── Dataset extract

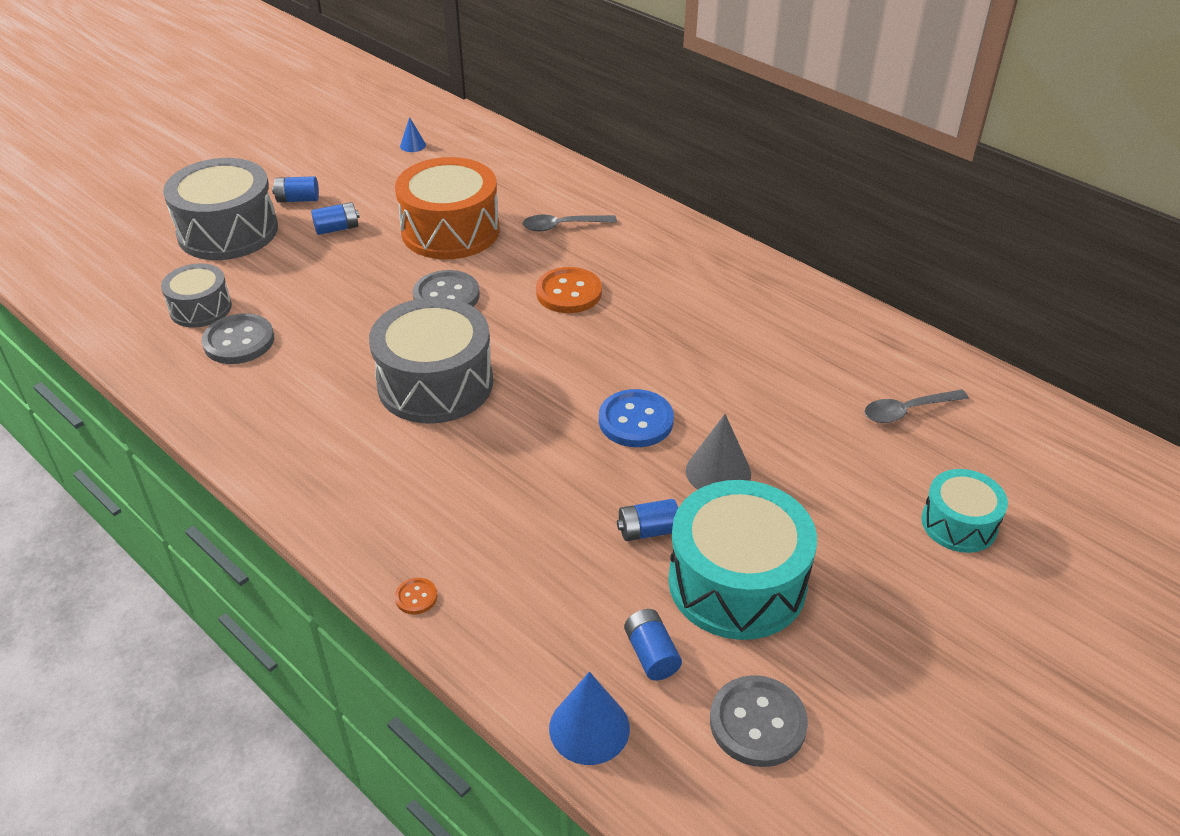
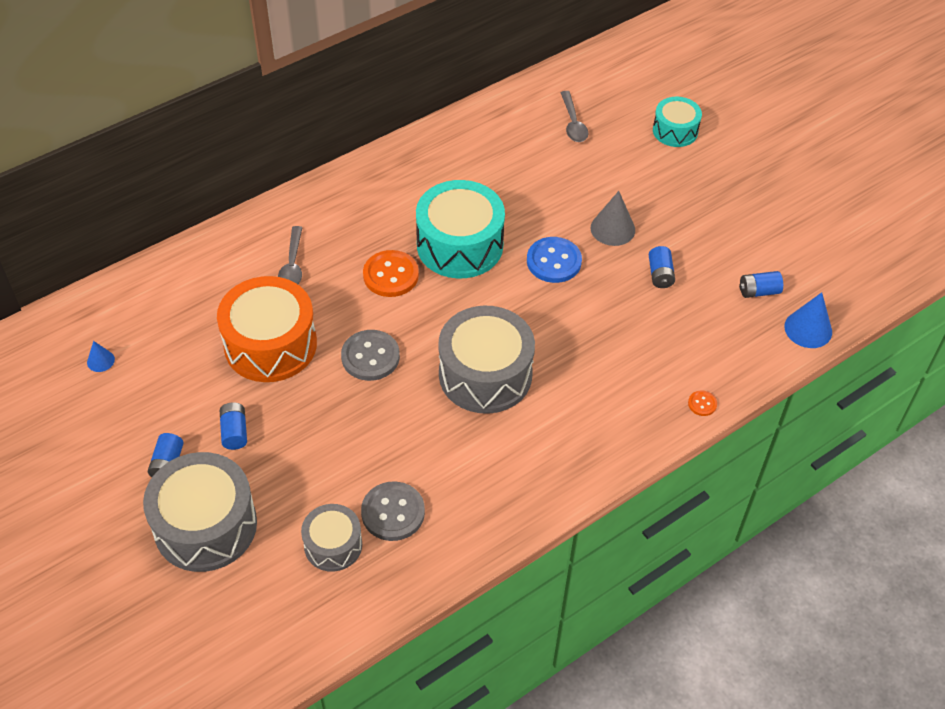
camera: 80 degrees left, 10 degrees up
turquoise drum [668,480,817,640] -> turquoise drum moved to [416,180,505,279]
grey button [710,675,808,767] -> none

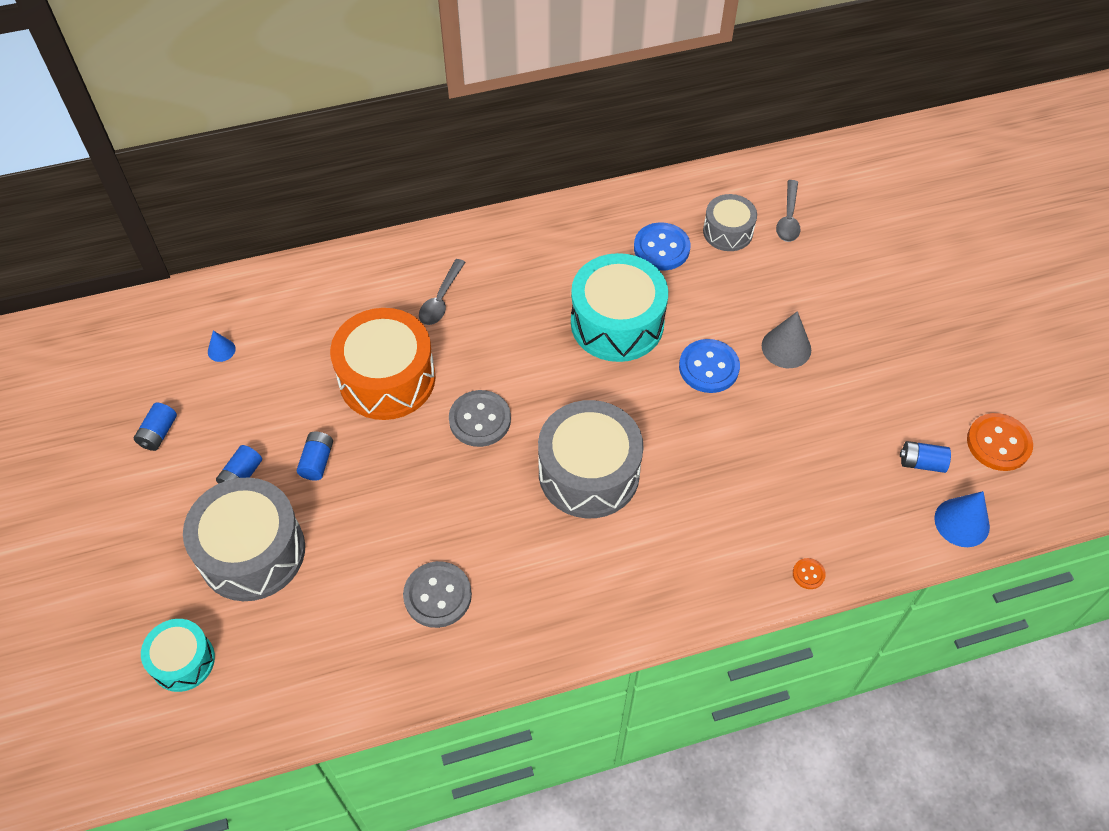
camera: 20 degrees right, 5 degrees up
grey drum [301,504,362,572] -> grey drum moved to [703,194,757,251]
orange button [363,250,419,297] -> orange button moved to [967,413,1033,471]
blue battery [649,246,675,288] -> blue battery moved to [134,403,177,451]
turquoise drum [653,97,702,147] -> turquoise drum moved to [141,619,215,692]
none -> blue button [634,222,690,270]

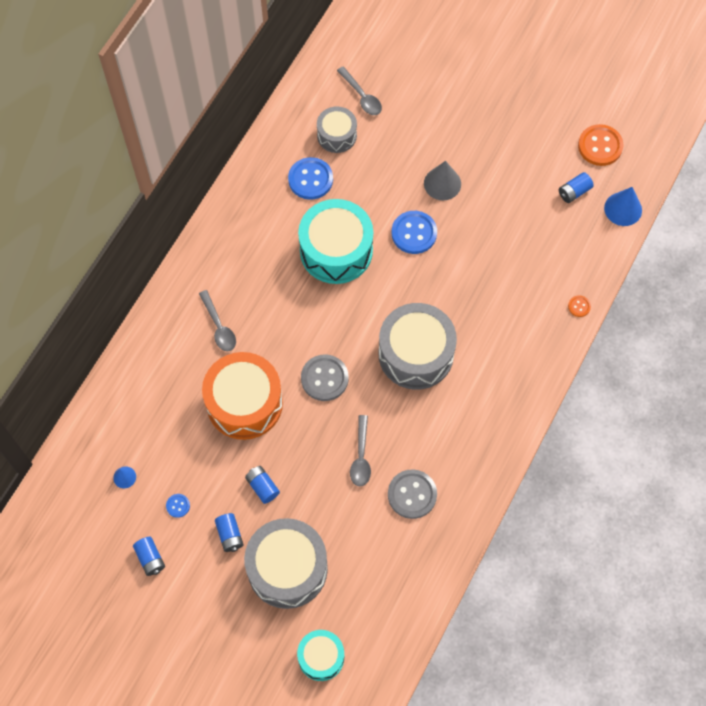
camera: 45 degrees left, 10 degrees up
none -> blue button [166,494,190,518]
none -> grey spoon [350,415,371,486]

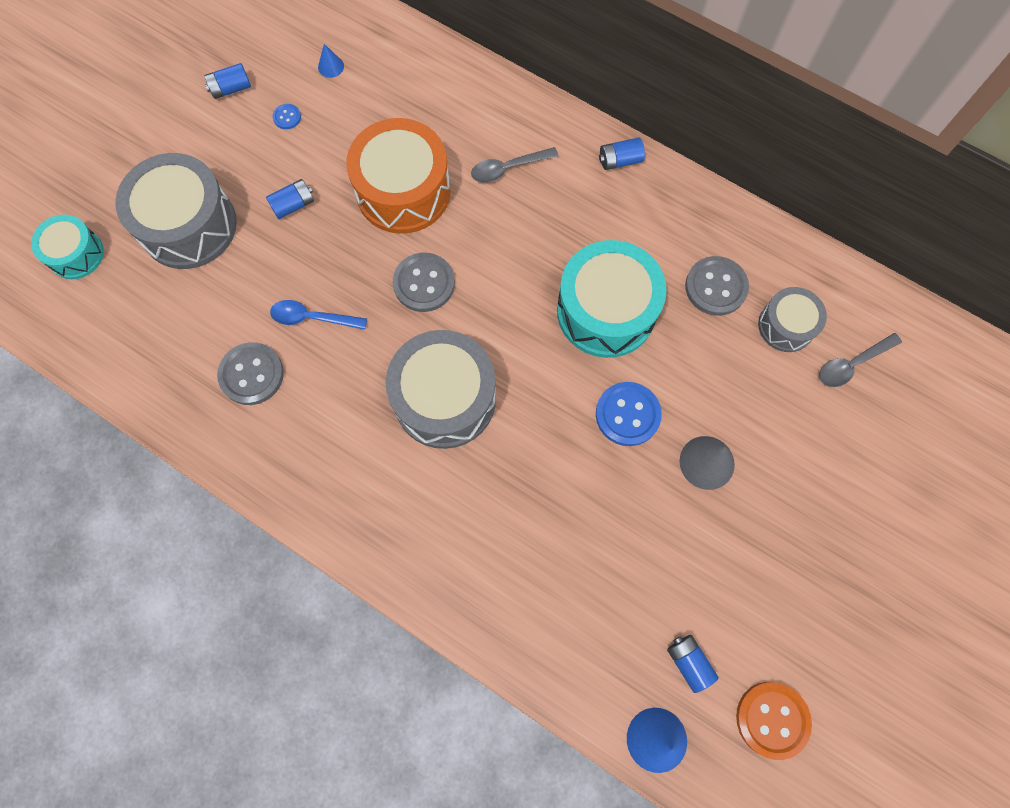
camera: 95 degrees right, 5 degrees up
blue battery [215,513,244,552] -> blue battery moved to [599,137,645,170]
blue button [288,157,333,200] -> grey button [685,256,749,316]
grey spoon [350,415,371,486] -> blue spoon [270,300,367,330]
orange button [568,295,591,317] -> none

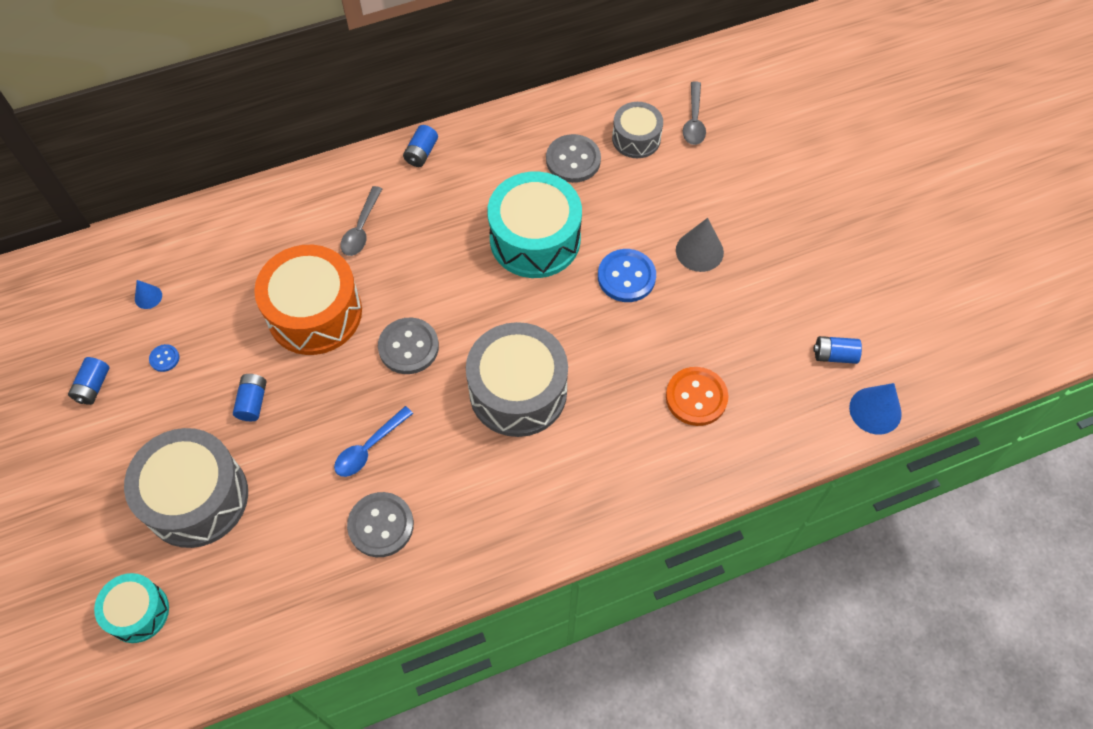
camera: 55 degrees left, 10 degrees down
orange button [736,682,812,760] -> orange button moved to [666,367,728,426]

────

# What you will do
Your answer should be one number: how many lines in the records above include "moved".

# Task result
7